About this exercise: Write the entries below out again without a single difference.

Data excerpts:
····················

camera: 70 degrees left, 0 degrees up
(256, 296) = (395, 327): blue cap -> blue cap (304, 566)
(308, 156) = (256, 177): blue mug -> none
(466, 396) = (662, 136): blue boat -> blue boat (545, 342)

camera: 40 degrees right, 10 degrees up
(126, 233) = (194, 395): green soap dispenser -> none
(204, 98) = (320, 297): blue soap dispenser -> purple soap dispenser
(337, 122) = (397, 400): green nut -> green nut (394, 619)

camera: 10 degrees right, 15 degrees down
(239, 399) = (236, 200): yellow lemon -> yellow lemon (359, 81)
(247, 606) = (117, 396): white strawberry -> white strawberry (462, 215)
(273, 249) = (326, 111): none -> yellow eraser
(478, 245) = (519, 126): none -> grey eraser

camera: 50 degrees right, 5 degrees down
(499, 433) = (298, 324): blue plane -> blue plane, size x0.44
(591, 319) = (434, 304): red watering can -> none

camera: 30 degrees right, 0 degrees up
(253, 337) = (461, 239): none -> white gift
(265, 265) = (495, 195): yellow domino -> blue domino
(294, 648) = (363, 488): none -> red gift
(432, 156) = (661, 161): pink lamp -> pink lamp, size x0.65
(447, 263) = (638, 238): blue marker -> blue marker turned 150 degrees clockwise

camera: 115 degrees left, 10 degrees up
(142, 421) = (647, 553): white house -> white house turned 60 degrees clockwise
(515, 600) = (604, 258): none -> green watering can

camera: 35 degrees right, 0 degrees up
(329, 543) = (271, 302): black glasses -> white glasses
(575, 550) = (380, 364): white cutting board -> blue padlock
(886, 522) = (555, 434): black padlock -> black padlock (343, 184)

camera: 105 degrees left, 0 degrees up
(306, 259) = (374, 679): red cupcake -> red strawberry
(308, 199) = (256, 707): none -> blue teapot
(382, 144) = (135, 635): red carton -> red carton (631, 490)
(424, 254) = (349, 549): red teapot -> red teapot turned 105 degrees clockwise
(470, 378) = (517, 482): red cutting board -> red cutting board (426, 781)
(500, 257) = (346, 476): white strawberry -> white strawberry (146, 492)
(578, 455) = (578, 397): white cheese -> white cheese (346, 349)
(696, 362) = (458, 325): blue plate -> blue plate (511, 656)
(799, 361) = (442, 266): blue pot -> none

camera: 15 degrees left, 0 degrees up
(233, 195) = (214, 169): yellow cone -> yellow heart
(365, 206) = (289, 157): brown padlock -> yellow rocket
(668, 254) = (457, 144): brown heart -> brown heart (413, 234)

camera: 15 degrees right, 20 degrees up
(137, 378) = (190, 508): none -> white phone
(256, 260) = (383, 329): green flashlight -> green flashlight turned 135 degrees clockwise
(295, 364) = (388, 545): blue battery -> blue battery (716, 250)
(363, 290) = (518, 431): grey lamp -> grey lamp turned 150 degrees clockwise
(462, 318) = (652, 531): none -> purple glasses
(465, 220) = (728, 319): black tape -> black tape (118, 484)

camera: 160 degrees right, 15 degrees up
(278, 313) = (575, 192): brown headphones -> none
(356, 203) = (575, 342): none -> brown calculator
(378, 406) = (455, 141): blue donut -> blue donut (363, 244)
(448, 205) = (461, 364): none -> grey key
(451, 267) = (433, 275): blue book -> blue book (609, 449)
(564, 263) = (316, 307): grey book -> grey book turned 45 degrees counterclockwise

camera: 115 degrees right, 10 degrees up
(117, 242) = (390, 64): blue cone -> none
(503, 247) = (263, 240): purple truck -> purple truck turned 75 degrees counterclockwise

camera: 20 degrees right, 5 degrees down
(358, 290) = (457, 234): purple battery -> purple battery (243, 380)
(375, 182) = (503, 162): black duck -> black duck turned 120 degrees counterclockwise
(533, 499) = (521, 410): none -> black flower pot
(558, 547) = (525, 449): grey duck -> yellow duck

····················

Result:
camera: 70 degrees left, 0 degrees up
(256, 296) = (395, 327): blue cap -> blue cap (304, 566)
(308, 156) = (256, 177): blue mug -> none
(466, 396) = (662, 136): blue boat -> blue boat (545, 342)

camera: 40 degrees right, 10 degrees up
(126, 233) = (194, 395): green soap dispenser -> none
(204, 98) = (320, 297): blue soap dispenser -> purple soap dispenser
(337, 122) = (397, 400): green nut -> green nut (394, 619)

camera: 10 degrees right, 15 degrees down
(239, 399) = (236, 200): yellow lemon -> yellow lemon (359, 81)
(247, 606) = (117, 396): white strawberry -> white strawberry (462, 215)
(273, 249) = (326, 111): none -> yellow eraser
(478, 245) = (519, 126): none -> grey eraser

camera: 50 degrees right, 5 degrees down
(499, 433) = (298, 324): blue plane -> blue plane, size x0.44
(591, 319) = (434, 304): red watering can -> none

camera: 30 degrees right, 0 degrees up
(253, 337) = (461, 239): none -> white gift
(265, 265) = (495, 195): yellow domino -> blue domino
(294, 648) = (363, 488): none -> red gift
(432, 156) = (661, 161): pink lamp -> pink lamp, size x0.65
(447, 263) = (638, 238): blue marker -> blue marker turned 150 degrees clockwise

camera: 115 degrees left, 10 degrees up
(142, 421) = (647, 553): white house -> white house turned 60 degrees clockwise
(515, 600) = (604, 258): none -> green watering can

camera: 35 degrees right, 0 degrees up
(329, 543) = (271, 302): black glasses -> white glasses
(575, 550) = (380, 364): white cutting board -> blue padlock
(886, 522) = (555, 434): black padlock -> black padlock (343, 184)

camera: 105 degrees left, 0 degrees up
(306, 259) = (374, 679): red cupcake -> red strawberry
(308, 199) = (256, 707): none -> blue teapot
(382, 144) = (135, 635): red carton -> red carton (631, 490)
(424, 254) = (349, 549): red teapot -> red teapot turned 105 degrees clockwise
(470, 378) = (517, 482): red cutting board -> red cutting board (426, 781)
(500, 257) = (346, 476): white strawberry -> white strawberry (146, 492)
(578, 455) = (578, 397): white cheese -> white cheese (346, 349)
(696, 362) = (458, 325): blue plate -> blue plate (511, 656)
(799, 361) = (442, 266): blue pot -> none

camera: 15 degrees left, 0 degrees up
(233, 195) = (214, 169): yellow cone -> yellow heart
(365, 206) = (289, 157): brown padlock -> yellow rocket
(668, 254) = (457, 144): brown heart -> brown heart (413, 234)

camera: 15 degrees right, 20 degrees up
(137, 378) = (190, 508): none -> white phone
(256, 260) = (383, 329): green flashlight -> green flashlight turned 135 degrees clockwise
(295, 364) = (388, 545): blue battery -> blue battery (716, 250)
(363, 290) = (518, 431): grey lamp -> grey lamp turned 150 degrees clockwise
(462, 318) = (652, 531): none -> purple glasses
(465, 220) = (728, 319): black tape -> black tape (118, 484)

camera: 160 degrees right, 15 degrees up
(278, 313) = (575, 192): brown headphones -> none
(356, 203) = (575, 342): none -> brown calculator
(378, 406) = (455, 141): blue donut -> blue donut (363, 244)
(448, 205) = (461, 364): none -> grey key
(451, 267) = (433, 275): blue book -> blue book (609, 449)
(564, 263) = (316, 307): grey book -> grey book turned 45 degrees counterclockwise

camera: 115 degrees right, 10 degrees up
(117, 242) = (390, 64): blue cone -> none
(503, 247) = (263, 240): purple truck -> purple truck turned 75 degrees counterclockwise

camera: 20 degrees right, 5 degrees down
(358, 290) = (457, 234): purple battery -> purple battery (243, 380)
(375, 182) = (503, 162): black duck -> black duck turned 120 degrees counterclockwise
(533, 499) = (521, 410): none -> black flower pot
(558, 547) = (525, 449): grey duck -> yellow duck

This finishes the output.